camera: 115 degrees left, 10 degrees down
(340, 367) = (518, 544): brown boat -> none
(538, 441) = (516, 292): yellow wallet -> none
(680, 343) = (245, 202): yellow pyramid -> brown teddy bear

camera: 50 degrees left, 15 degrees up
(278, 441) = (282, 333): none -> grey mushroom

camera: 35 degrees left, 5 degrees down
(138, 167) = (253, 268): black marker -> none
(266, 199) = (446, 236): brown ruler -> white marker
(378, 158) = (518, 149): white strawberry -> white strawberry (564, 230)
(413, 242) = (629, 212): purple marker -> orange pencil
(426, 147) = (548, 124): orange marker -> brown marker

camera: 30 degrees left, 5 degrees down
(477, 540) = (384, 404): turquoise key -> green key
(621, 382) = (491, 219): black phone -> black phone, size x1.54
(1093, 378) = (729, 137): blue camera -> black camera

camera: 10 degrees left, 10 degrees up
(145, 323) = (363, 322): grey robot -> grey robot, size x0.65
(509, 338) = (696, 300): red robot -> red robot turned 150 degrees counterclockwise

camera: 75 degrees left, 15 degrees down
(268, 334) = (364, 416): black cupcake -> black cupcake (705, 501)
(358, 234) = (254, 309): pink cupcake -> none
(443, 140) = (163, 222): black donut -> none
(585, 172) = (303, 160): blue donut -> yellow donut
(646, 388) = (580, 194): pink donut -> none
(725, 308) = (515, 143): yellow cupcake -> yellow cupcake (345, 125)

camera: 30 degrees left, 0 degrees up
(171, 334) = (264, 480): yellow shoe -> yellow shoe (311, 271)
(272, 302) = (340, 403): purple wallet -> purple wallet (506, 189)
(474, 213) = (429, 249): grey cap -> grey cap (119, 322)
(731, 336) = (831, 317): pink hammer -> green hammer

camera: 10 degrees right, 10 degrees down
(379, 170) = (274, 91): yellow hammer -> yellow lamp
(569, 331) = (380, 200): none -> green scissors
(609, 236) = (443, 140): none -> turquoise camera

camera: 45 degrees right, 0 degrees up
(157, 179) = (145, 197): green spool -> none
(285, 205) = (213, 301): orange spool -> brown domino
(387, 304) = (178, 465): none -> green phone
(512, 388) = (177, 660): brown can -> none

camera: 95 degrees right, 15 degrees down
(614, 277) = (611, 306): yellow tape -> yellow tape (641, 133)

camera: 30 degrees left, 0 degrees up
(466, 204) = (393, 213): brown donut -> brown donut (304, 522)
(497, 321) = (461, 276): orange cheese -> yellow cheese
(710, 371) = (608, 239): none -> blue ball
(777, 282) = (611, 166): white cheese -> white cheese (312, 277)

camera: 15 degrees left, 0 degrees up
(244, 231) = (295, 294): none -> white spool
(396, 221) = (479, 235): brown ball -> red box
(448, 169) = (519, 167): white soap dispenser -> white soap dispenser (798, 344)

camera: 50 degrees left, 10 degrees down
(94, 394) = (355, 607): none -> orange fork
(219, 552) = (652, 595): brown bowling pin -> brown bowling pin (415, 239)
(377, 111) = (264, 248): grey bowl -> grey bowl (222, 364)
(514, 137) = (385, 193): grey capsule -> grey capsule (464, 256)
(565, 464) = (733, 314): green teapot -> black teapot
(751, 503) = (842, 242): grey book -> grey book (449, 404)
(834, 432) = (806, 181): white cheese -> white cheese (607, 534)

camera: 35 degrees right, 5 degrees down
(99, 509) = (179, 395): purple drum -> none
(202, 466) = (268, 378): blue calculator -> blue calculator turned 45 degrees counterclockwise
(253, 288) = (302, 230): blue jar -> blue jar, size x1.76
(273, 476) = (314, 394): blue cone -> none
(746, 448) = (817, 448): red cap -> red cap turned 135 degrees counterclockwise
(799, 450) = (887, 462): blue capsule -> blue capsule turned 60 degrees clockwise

------------------------------------------------------------

● **Work instruction**
Across the entries above, find each line with the word "green" and please copy it out.

● **Written solution**
(477, 540) = (384, 404): turquoise key -> green key
(731, 336) = (831, 317): pink hammer -> green hammer
(569, 331) = (380, 200): none -> green scissors
(157, 179) = (145, 197): green spool -> none
(387, 304) = (178, 465): none -> green phone
(565, 464) = (733, 314): green teapot -> black teapot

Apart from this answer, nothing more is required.